- **EXERCISE REQUIREMENTS**
After finding the line with "C109: 10uF (plus" in the entries below, copy that line and each one after it exactly, through the last line, and omit pictures.

Top of DATA PROVIDED

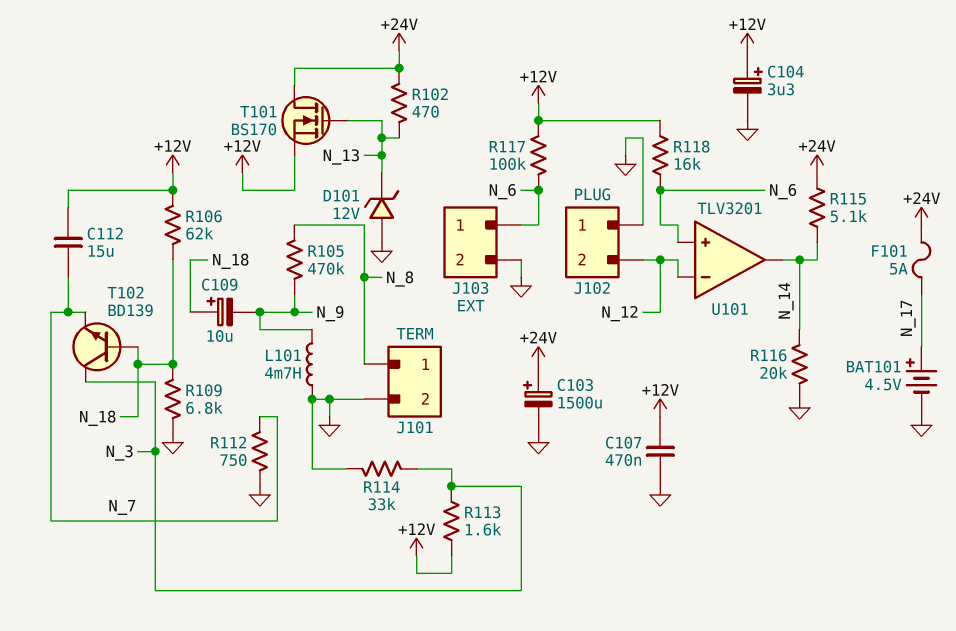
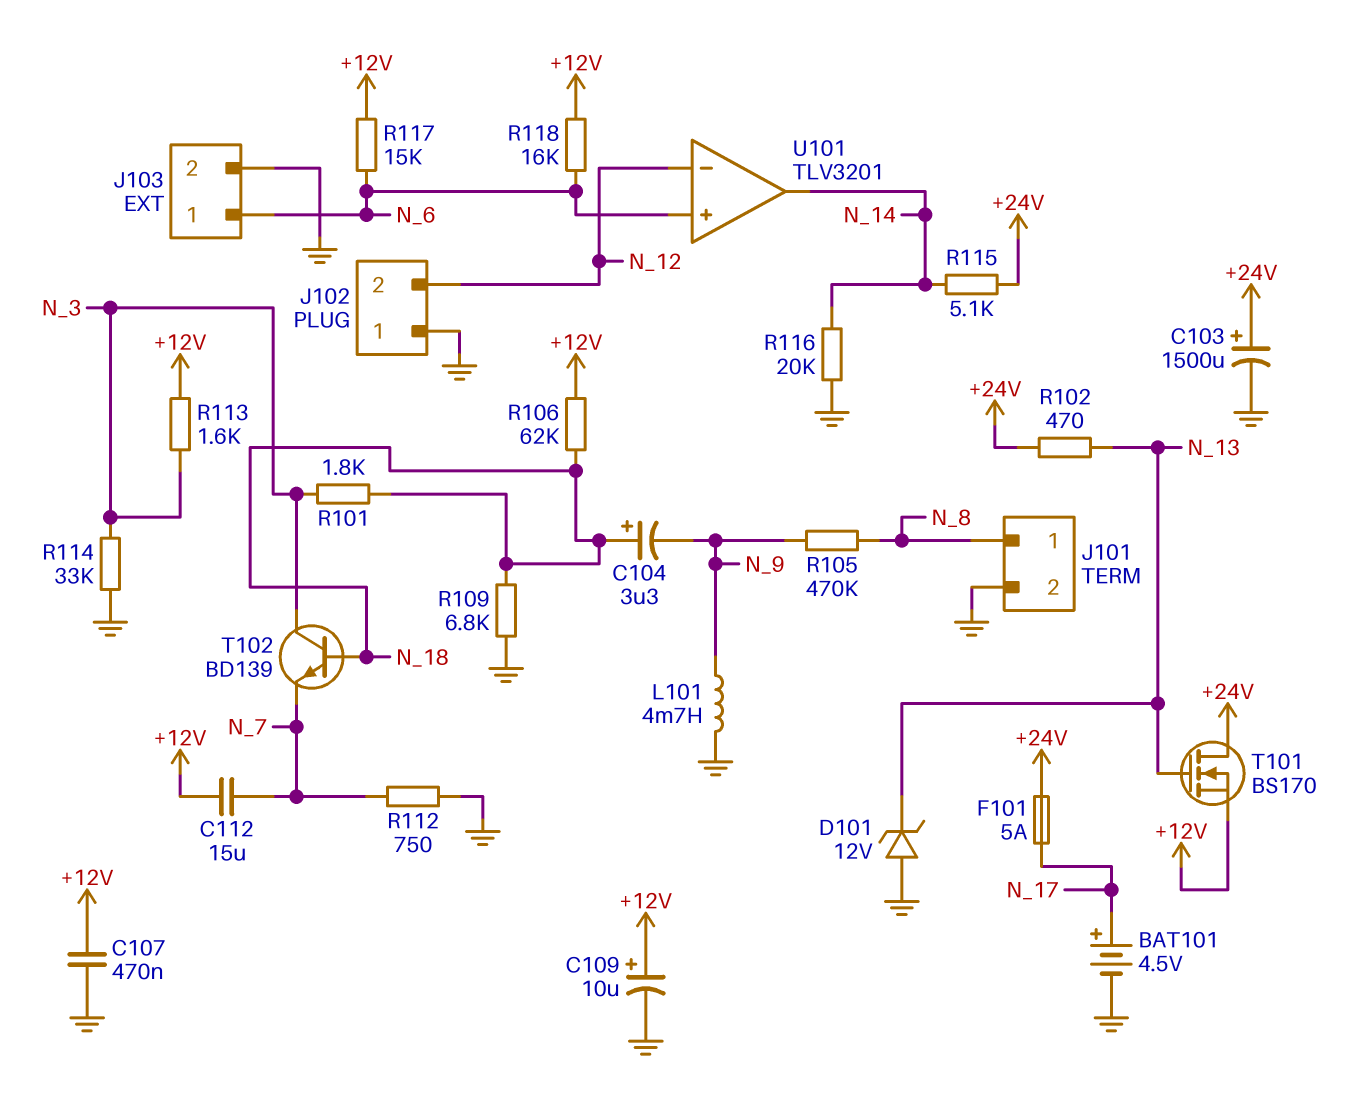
C104: 3.3uF (plus +12V, minus GND) -> 3.3uF (plus N_18, minus N_9)
C109: 10uF (plus N_18, minus N_9) -> 10uF (plus +12V, minus GND)
R101: none -> 1.8k (N_3, N_18)
R117: 100k (+12V, N_6) -> 15k (+12V, N_6)

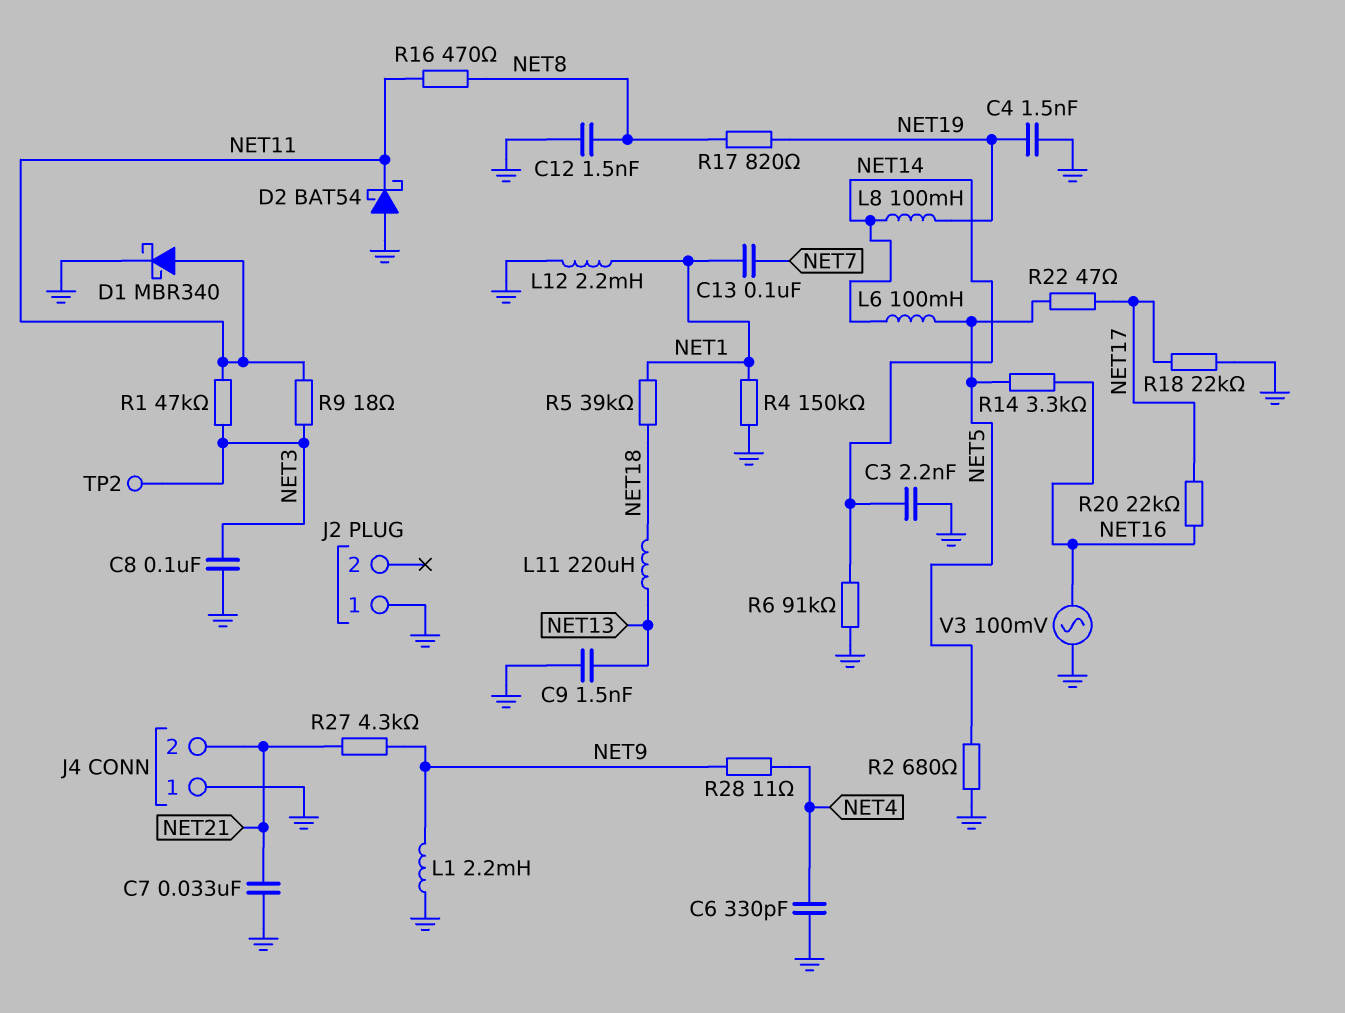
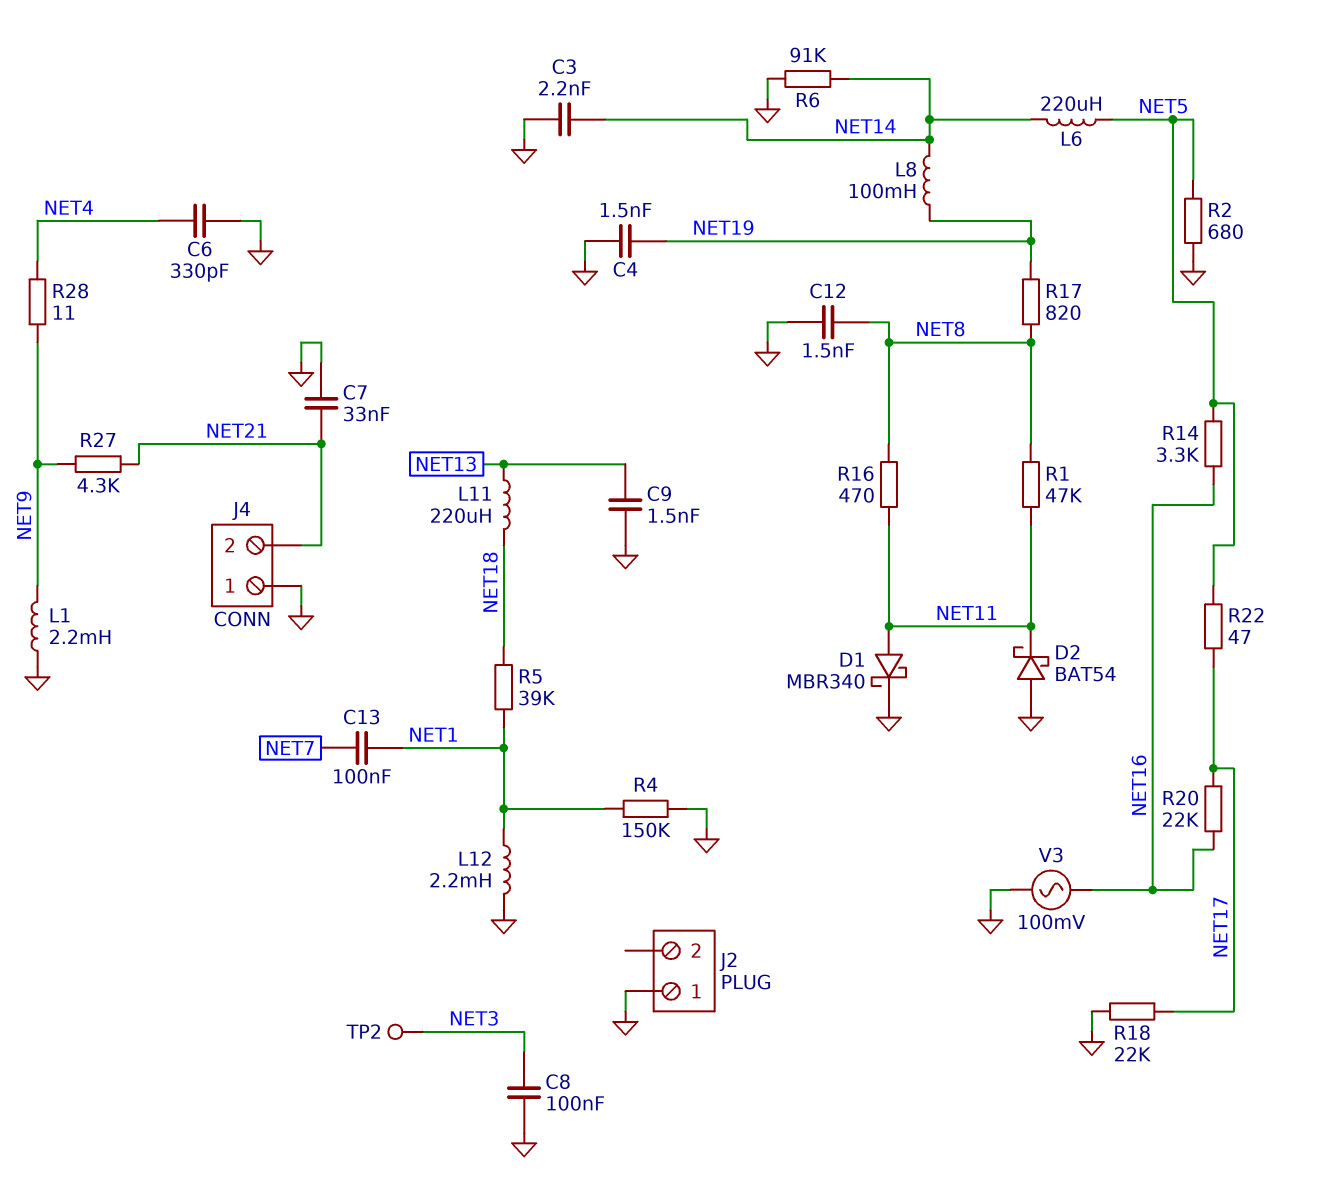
L6: 100mH (NET5, NET14) -> 220uH (NET5, NET14)
R1: 47k (NET3, NET11) -> 47k (NET8, NET11)
R9: 18 (NET3, NET11) -> none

Bottom of DATA PROVIDED

- **EXERCISE ANSWER**
C109: 10uF (plus N_18, minus N_9) -> 10uF (plus +12V, minus GND)
R101: none -> 1.8k (N_3, N_18)
R117: 100k (+12V, N_6) -> 15k (+12V, N_6)

L6: 100mH (NET5, NET14) -> 220uH (NET5, NET14)
R1: 47k (NET3, NET11) -> 47k (NET8, NET11)
R9: 18 (NET3, NET11) -> none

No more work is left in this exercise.